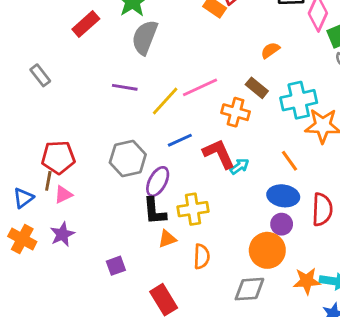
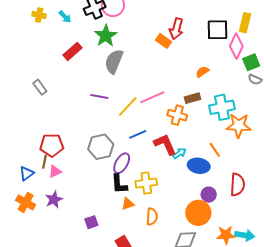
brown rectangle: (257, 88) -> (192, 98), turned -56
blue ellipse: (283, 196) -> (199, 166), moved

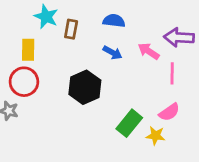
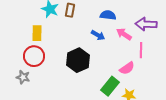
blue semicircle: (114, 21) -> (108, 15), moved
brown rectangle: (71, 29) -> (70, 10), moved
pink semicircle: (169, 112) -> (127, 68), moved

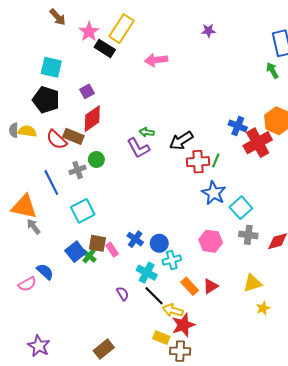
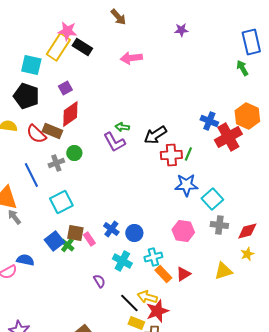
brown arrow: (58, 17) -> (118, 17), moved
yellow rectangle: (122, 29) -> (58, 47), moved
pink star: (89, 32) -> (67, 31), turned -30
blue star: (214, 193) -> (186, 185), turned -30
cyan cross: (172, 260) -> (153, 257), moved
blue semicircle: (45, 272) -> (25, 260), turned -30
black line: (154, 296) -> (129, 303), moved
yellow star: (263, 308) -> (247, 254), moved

* * *

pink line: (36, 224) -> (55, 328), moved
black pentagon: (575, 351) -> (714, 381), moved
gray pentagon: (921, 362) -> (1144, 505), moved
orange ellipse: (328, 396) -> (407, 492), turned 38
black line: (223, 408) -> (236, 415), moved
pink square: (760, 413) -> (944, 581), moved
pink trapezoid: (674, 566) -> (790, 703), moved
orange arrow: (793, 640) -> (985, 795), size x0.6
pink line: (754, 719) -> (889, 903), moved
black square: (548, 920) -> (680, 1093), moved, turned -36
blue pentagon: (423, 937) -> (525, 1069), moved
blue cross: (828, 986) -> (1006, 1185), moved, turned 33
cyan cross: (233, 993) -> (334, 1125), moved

_ACTIVITY_:
Only one part of the material above is to be transcribed, namely the lines starting with the line that has "blue pentagon: (423, 937)" and going on through the line that has "cyan cross: (233, 993) -> (334, 1125), moved", exactly as they stand.

_OUTPUT_:
blue pentagon: (423, 937) -> (525, 1069), moved
blue cross: (828, 986) -> (1006, 1185), moved, turned 33
cyan cross: (233, 993) -> (334, 1125), moved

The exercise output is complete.